EXERCISE BRIEF: Retype the line with "SONAR pin ECHO: D8 -> D10" exactly. Then retype every line after it through the end of the entries below, and nothing more, leaving out pictures.

GIVEN ENTRIES START

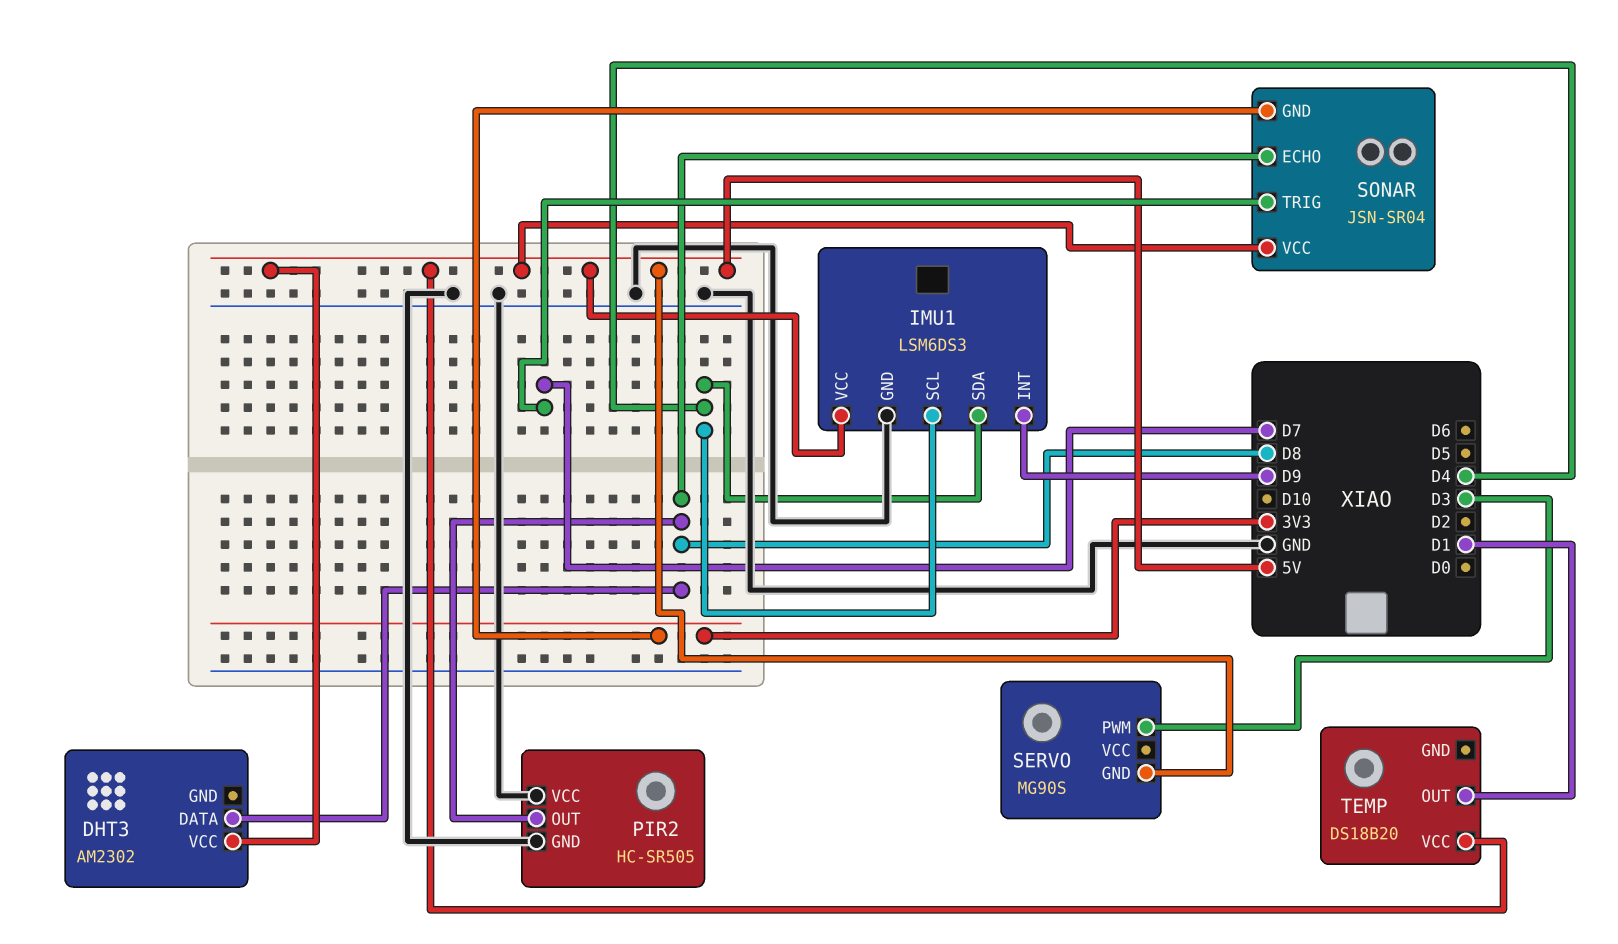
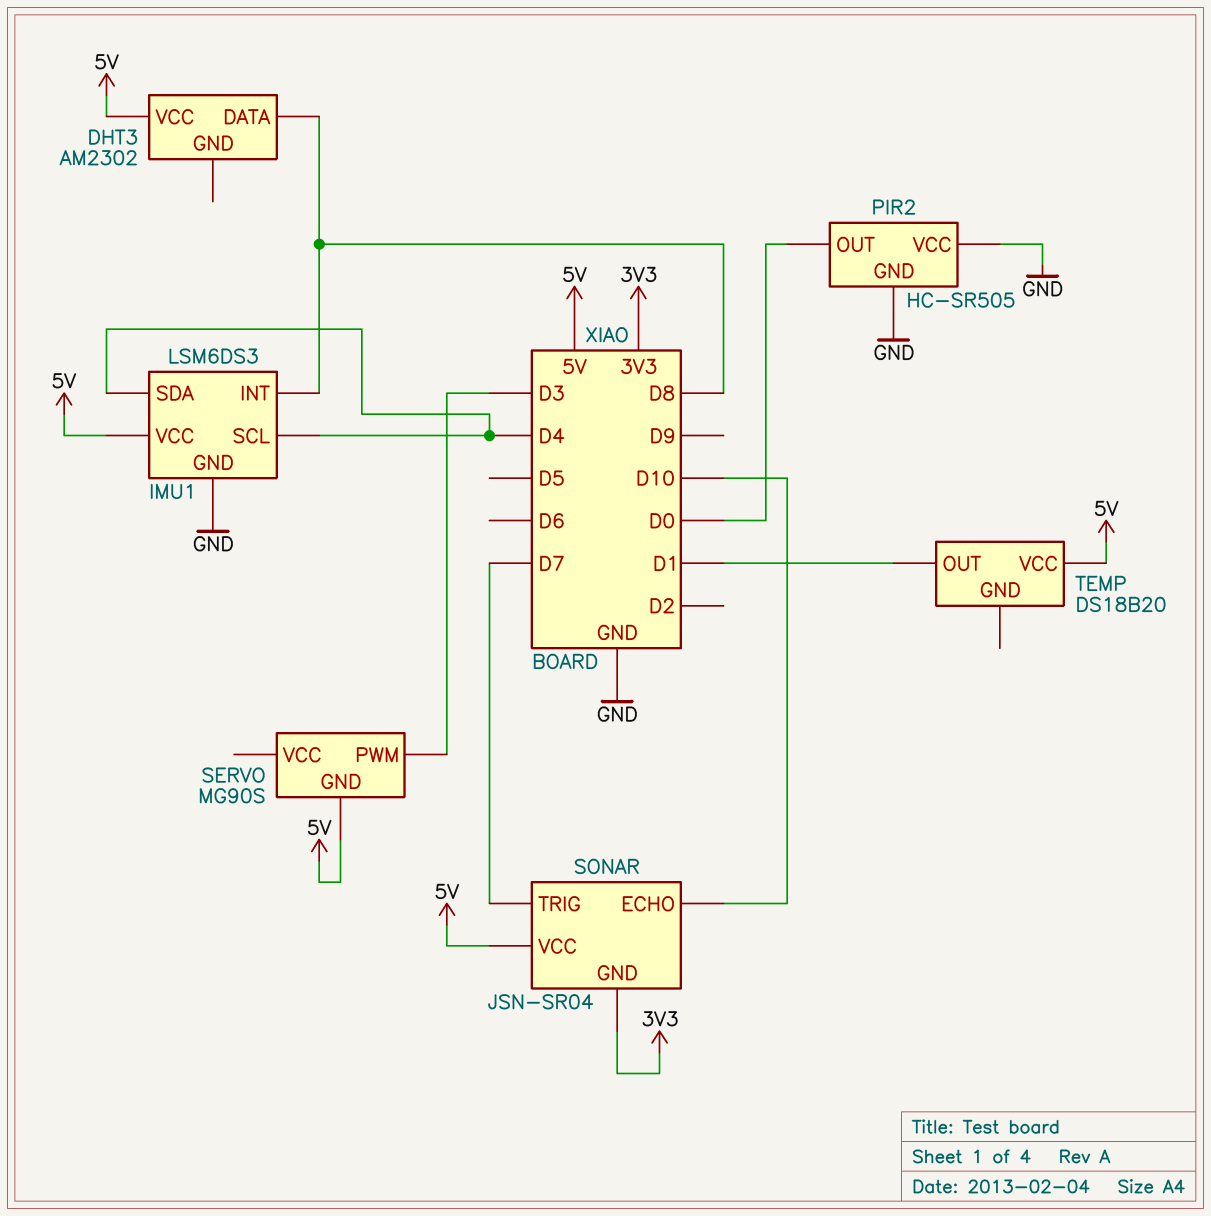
IMU1 pin INT: D9 -> D8
PIR2 pin OUT: D8 -> D0
SONAR pin ECHO: D8 -> D10

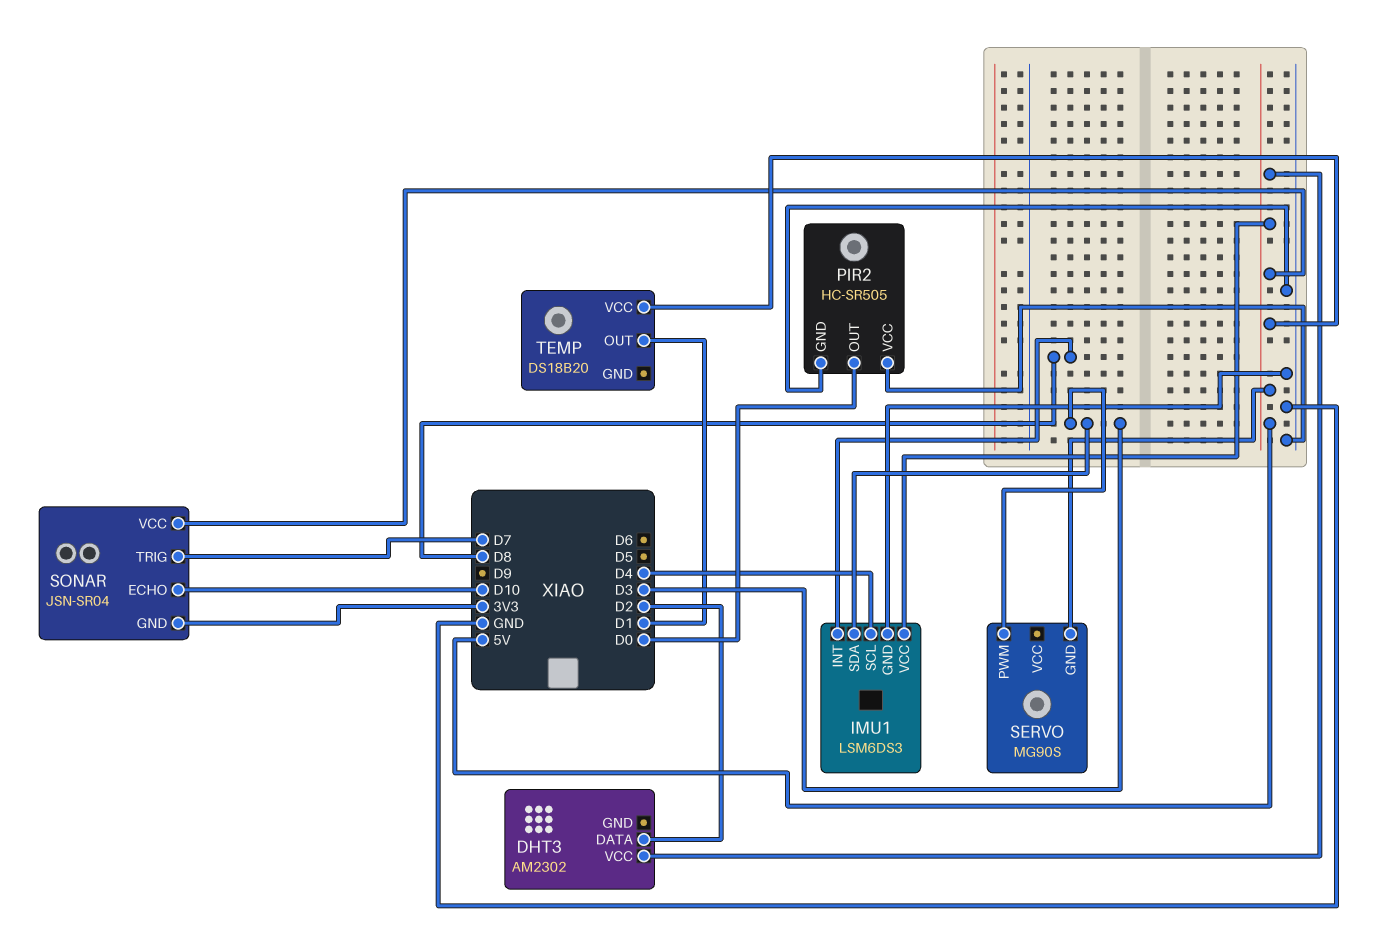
DHT3 pin DATA: D8 -> D2
IMU1 pin SDA: D4 -> D3

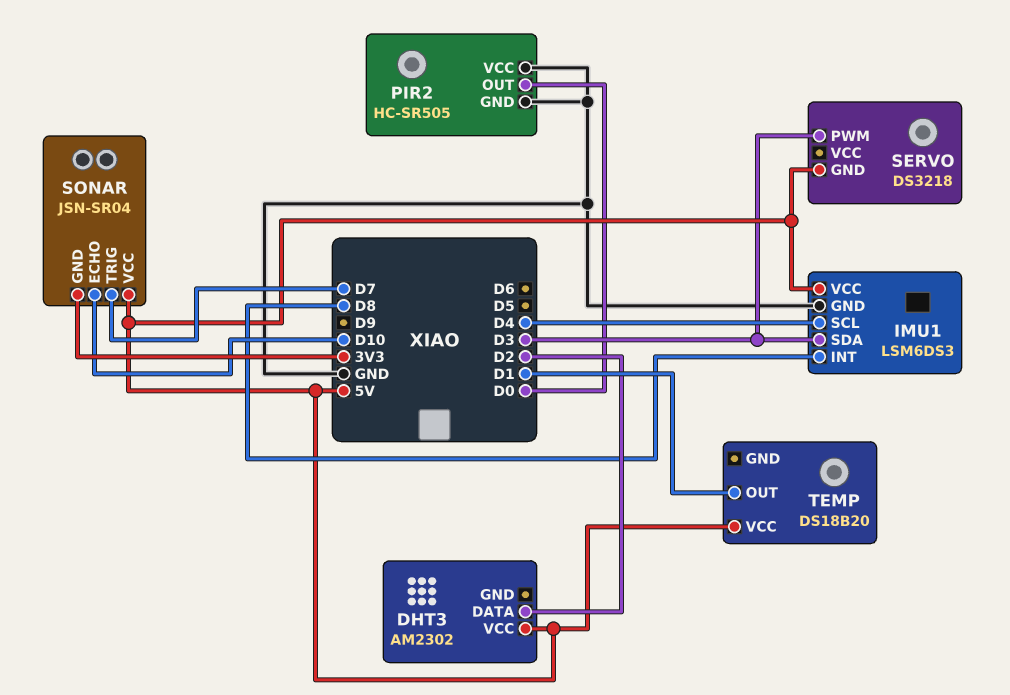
SERVO: MG90S -> DS3218

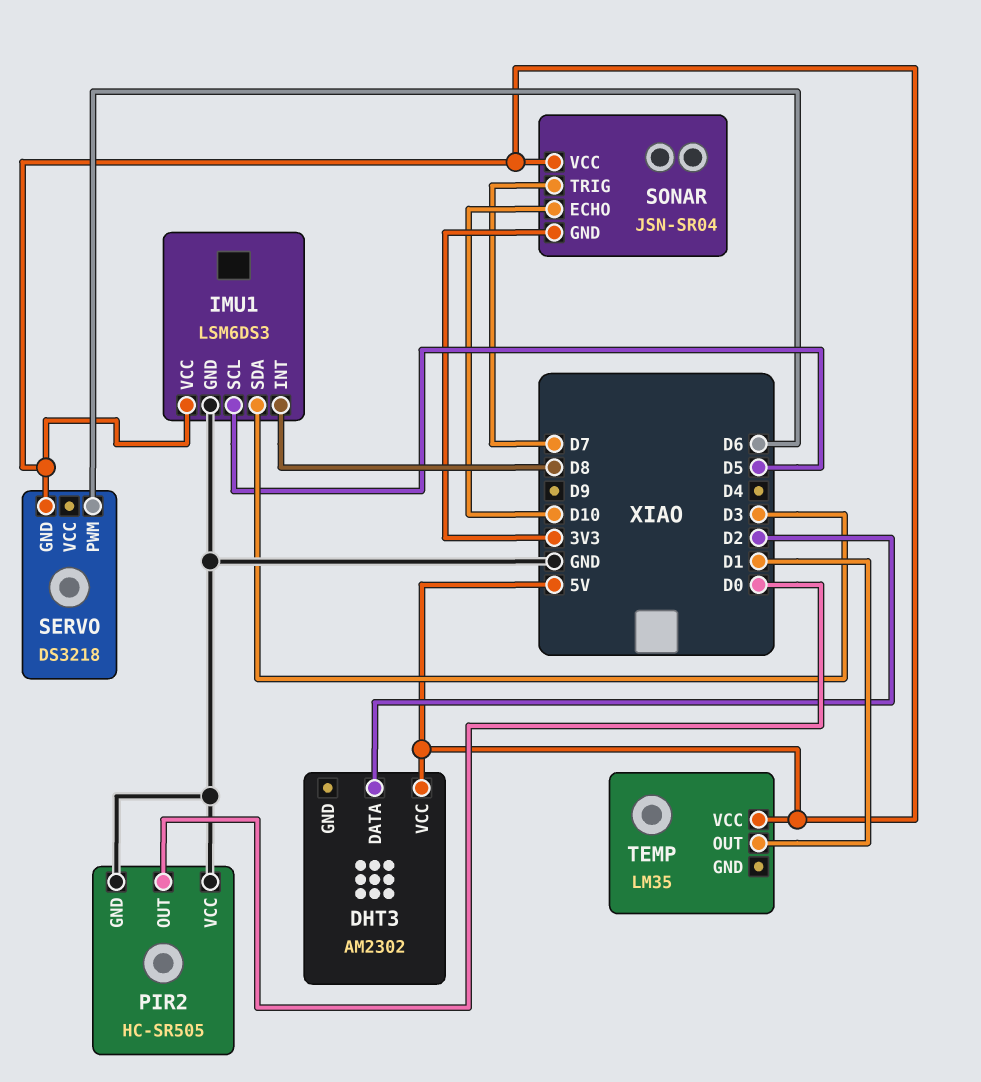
IMU1 pin SCL: D4 -> D5
SERVO pin PWM: D3 -> D6
TEMP: DS18B20 -> LM35

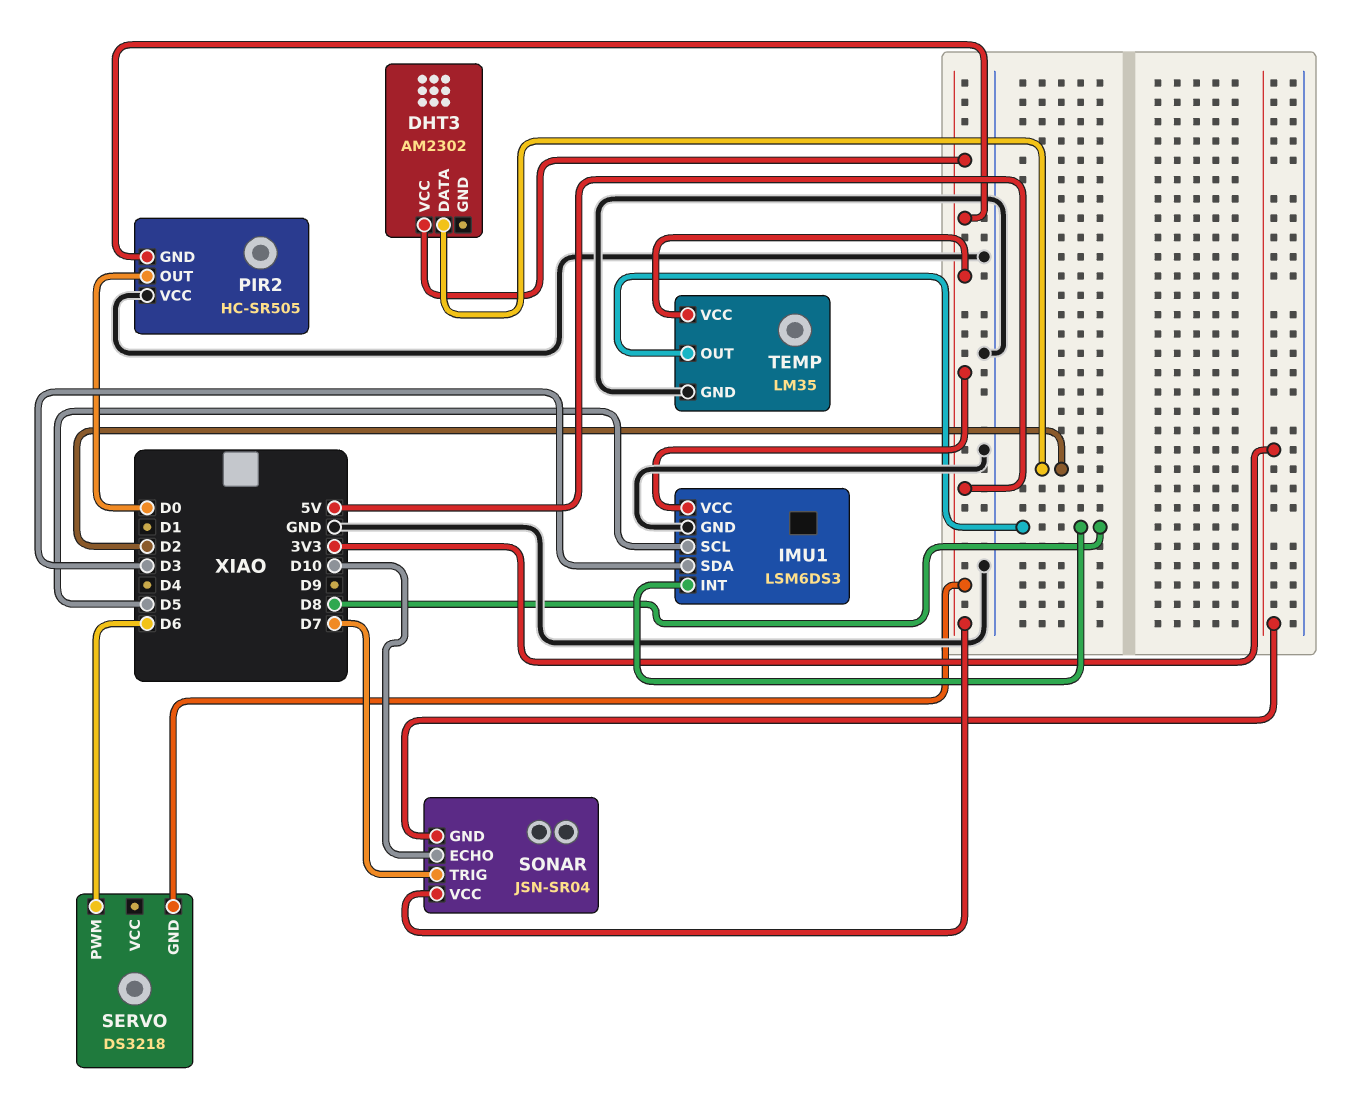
PIR2 pin GND: GND -> 5V
TEMP pin GND: none -> GND
TEMP pin OUT: D1 -> D8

GIVEN ENTRIES END

SOLUTION:
SONAR pin ECHO: D8 -> D10

DHT3 pin DATA: D8 -> D2
IMU1 pin SDA: D4 -> D3

SERVO: MG90S -> DS3218

IMU1 pin SCL: D4 -> D5
SERVO pin PWM: D3 -> D6
TEMP: DS18B20 -> LM35

PIR2 pin GND: GND -> 5V
TEMP pin GND: none -> GND
TEMP pin OUT: D1 -> D8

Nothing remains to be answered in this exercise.